### DATA FOR THIS EXERCISE:

-- START --

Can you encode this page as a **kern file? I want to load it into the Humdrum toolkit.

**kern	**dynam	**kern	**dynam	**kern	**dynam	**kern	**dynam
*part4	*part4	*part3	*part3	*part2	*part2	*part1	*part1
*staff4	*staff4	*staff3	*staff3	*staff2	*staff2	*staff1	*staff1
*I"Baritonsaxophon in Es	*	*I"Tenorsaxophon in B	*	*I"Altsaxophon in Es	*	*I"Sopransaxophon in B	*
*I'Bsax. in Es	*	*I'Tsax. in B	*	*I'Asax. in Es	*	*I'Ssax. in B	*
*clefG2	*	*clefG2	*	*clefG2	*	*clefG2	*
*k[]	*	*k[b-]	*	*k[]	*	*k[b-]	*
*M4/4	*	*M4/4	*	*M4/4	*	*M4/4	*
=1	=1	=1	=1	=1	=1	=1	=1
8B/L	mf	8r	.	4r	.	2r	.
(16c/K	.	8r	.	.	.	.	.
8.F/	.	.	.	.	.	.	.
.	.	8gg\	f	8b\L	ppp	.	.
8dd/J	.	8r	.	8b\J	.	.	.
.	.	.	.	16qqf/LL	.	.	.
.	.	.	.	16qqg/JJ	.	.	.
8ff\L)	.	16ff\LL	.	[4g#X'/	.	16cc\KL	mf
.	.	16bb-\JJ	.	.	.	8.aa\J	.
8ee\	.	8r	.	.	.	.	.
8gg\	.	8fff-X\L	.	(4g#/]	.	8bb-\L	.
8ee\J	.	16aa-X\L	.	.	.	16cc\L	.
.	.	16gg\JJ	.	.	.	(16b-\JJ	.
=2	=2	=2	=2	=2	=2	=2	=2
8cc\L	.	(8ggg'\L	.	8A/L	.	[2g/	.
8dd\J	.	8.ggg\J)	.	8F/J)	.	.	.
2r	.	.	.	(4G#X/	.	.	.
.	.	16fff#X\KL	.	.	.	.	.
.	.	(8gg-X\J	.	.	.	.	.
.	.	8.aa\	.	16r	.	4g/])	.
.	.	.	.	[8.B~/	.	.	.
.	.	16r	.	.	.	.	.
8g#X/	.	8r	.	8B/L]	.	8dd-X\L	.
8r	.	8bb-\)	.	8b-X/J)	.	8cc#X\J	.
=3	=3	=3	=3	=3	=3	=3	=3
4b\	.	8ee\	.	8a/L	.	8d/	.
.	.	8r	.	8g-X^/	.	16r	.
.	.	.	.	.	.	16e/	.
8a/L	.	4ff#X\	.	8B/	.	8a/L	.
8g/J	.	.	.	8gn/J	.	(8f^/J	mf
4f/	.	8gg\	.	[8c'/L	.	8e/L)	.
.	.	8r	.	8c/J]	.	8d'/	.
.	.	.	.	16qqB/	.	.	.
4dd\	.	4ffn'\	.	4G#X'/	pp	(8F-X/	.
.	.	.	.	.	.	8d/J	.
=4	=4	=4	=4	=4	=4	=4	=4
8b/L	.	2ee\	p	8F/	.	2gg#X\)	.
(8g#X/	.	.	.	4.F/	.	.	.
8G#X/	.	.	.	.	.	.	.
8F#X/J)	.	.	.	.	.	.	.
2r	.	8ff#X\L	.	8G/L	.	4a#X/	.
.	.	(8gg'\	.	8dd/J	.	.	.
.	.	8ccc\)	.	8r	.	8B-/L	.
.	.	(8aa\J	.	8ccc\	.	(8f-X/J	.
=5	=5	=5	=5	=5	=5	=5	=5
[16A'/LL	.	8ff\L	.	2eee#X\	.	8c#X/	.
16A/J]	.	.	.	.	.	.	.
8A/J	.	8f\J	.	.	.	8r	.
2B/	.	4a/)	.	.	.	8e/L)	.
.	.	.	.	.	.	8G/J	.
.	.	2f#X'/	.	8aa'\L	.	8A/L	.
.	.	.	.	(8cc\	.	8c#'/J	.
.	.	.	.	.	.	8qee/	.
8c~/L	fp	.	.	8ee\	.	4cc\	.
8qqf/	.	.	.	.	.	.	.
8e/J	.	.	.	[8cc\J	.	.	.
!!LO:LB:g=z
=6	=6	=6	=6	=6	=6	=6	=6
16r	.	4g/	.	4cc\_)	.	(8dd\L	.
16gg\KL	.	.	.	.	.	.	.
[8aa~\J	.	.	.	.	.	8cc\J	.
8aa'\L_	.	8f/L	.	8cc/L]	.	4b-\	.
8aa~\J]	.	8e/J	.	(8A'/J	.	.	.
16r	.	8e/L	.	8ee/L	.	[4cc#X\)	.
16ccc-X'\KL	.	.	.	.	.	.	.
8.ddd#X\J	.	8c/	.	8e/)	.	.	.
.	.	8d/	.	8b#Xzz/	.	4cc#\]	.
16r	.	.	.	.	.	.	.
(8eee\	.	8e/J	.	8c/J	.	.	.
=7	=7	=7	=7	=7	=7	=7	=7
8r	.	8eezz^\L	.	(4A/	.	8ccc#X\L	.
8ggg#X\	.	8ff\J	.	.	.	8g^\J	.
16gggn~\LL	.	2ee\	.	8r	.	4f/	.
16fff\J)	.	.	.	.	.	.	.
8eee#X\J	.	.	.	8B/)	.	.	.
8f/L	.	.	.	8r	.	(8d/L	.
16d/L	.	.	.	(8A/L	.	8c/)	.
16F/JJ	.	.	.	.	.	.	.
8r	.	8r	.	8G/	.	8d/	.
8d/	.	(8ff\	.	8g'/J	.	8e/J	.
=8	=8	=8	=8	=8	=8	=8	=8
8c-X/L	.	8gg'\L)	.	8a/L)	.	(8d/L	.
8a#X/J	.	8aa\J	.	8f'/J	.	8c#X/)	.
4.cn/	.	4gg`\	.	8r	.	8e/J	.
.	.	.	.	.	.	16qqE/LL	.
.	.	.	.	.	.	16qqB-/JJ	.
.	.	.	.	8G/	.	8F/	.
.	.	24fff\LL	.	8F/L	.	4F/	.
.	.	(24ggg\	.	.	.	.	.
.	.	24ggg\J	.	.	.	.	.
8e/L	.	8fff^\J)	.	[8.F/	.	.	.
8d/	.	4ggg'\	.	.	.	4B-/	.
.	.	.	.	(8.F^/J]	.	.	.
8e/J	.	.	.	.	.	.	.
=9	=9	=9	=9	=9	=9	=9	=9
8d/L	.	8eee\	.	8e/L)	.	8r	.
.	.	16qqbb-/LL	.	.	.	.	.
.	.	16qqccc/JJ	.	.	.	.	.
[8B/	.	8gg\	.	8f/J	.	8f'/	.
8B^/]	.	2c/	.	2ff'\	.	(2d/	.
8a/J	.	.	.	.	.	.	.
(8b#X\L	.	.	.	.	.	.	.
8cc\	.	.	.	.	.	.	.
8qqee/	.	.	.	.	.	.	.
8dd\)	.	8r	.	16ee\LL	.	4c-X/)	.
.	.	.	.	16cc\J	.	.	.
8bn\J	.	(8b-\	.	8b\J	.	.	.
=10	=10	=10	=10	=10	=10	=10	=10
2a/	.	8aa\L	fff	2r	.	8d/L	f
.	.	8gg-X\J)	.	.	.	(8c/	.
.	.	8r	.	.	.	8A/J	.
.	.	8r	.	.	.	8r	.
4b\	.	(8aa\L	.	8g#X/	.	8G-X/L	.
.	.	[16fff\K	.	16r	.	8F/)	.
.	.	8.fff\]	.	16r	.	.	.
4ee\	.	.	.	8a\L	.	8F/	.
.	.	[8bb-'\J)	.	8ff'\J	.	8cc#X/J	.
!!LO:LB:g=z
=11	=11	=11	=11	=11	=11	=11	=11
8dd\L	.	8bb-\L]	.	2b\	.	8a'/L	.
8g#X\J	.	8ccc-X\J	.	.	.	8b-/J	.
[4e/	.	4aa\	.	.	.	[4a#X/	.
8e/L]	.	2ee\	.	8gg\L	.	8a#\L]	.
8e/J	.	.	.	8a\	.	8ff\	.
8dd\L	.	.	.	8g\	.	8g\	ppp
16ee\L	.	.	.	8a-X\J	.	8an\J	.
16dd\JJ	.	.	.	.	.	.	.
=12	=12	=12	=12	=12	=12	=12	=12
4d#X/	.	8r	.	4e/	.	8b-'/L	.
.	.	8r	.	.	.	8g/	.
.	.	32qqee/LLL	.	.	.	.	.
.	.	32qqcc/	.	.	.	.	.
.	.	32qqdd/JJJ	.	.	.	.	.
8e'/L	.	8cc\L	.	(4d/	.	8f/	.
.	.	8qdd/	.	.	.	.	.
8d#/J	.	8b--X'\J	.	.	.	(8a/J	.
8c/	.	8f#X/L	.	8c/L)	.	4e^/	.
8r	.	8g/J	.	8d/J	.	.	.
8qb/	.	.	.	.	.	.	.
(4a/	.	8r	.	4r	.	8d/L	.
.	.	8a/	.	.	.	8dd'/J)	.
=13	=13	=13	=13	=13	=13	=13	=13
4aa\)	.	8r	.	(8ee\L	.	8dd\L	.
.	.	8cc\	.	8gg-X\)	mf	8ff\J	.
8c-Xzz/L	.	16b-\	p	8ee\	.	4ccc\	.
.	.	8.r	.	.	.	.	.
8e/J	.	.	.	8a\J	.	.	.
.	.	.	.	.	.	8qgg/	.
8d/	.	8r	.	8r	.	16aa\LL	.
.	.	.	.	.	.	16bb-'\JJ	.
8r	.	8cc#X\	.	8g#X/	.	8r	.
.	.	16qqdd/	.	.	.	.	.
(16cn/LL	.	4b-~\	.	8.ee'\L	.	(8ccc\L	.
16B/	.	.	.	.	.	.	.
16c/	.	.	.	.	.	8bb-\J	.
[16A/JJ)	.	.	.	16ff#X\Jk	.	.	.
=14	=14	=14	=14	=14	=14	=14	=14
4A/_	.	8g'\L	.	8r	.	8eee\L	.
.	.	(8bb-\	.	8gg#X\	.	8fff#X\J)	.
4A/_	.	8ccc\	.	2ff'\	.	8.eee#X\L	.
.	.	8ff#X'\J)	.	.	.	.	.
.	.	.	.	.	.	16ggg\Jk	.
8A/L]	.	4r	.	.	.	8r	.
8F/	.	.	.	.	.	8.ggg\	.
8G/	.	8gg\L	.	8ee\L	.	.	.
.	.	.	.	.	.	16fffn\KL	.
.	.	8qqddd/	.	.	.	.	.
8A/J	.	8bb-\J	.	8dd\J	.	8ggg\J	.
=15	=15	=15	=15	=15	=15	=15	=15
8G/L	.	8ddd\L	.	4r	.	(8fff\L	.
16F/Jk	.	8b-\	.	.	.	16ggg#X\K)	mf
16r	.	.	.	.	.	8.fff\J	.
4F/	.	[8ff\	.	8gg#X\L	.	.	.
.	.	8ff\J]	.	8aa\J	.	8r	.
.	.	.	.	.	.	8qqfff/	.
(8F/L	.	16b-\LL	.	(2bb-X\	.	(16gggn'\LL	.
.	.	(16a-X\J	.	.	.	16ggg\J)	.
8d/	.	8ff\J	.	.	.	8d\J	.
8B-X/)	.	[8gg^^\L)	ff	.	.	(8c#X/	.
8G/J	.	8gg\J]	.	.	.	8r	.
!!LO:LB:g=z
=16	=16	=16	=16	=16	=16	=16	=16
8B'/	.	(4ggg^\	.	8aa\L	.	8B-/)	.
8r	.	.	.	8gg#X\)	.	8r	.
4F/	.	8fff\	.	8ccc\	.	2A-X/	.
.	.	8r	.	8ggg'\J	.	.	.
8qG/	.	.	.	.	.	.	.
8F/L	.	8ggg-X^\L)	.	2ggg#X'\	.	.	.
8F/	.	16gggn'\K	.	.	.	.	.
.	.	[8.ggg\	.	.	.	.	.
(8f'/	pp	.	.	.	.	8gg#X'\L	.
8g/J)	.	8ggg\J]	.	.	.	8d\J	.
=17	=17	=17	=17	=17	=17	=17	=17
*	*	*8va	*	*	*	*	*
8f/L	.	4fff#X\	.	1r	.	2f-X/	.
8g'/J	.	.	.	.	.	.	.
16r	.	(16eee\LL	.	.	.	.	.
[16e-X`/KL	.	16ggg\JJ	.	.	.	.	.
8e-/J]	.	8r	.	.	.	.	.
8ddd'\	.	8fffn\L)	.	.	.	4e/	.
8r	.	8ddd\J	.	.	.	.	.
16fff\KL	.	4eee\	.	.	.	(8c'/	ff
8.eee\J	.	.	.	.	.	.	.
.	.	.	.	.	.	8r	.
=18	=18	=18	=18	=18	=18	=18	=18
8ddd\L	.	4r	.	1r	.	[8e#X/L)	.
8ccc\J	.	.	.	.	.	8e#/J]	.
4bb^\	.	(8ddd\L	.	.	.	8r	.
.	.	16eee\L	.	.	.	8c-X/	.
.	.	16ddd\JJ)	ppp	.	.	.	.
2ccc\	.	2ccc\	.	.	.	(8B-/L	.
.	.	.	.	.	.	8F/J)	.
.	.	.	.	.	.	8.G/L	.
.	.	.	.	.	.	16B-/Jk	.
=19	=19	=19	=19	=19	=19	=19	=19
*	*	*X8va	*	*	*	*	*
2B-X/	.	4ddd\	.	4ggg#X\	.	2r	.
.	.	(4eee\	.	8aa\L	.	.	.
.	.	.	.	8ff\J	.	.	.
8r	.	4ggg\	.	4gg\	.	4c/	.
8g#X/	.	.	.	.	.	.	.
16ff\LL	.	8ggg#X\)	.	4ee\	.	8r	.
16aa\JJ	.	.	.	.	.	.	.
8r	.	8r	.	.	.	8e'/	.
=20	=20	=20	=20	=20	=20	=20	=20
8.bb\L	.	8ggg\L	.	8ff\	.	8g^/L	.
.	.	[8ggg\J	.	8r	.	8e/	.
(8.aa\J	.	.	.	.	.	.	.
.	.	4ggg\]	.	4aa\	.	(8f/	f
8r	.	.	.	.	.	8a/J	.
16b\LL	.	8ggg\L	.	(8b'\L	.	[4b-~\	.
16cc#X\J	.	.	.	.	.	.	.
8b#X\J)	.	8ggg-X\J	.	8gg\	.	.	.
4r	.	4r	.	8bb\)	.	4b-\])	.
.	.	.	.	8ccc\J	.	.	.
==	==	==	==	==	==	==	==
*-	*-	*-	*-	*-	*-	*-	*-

-- END --

### WHAT THE TASK ASKS:
Find each line in the records above that contains the string "kern" and copy it out. Case counts.

### RESULT:
Can you encode this page as a **kern file? I want to load it into the Humdrum toolkit.
**kern	**dynam	**kern	**dynam	**kern	**dynam	**kern	**dynam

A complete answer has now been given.